ACTION ITEM:
Report each line of the listing below that holds "green".

SOURCE DATA:
>>

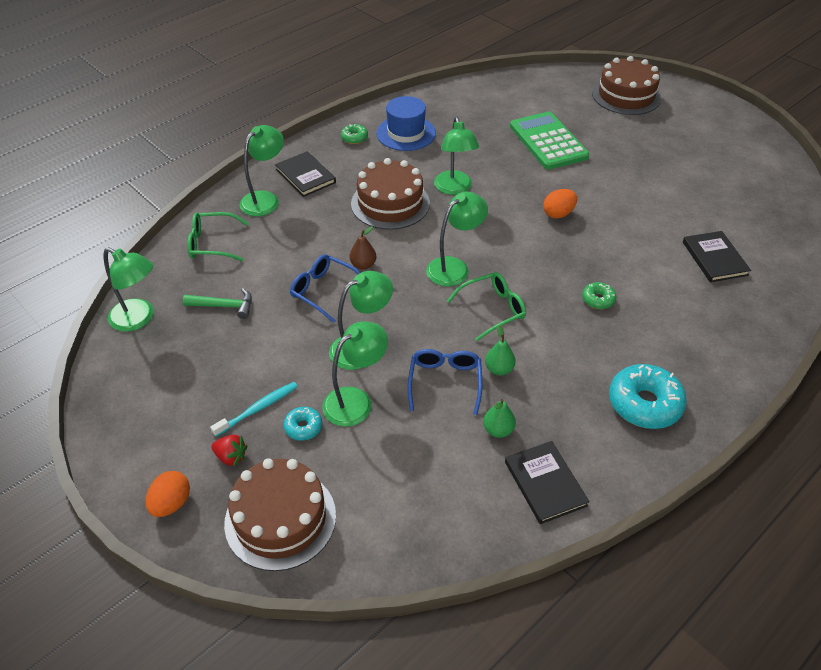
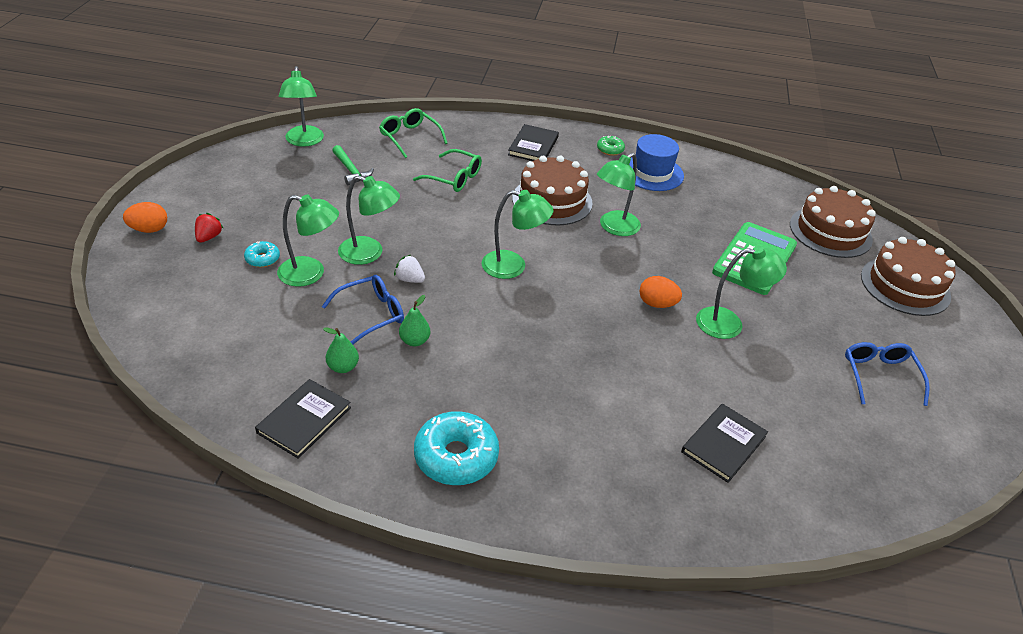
camera: 50 degrees right, 5 degrees down
(231, 457) = (209, 237): red strawberry -> red strawberry turned 150 degrees counterclockwise
(257, 409) = (263, 229): turquoise toothbrush -> none
(265, 199) = (484, 139): green lamp -> green lamp (729, 323)
(280, 519) = (168, 284): brown cake -> brown cake (830, 232)
(324, 291) = (413, 209): blue glasses -> blue glasses (879, 376)
(363, 265) = (463, 217): brown pear -> none
(419, 337) = (409, 279): none -> white strawberry
(492, 309) = (483, 309): green glasses -> green glasses (454, 178)
(598, 299) = (566, 374): green donut -> none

<<

YOUR SOLUTION:
(265, 199) = (484, 139): green lamp -> green lamp (729, 323)
(492, 309) = (483, 309): green glasses -> green glasses (454, 178)
(598, 299) = (566, 374): green donut -> none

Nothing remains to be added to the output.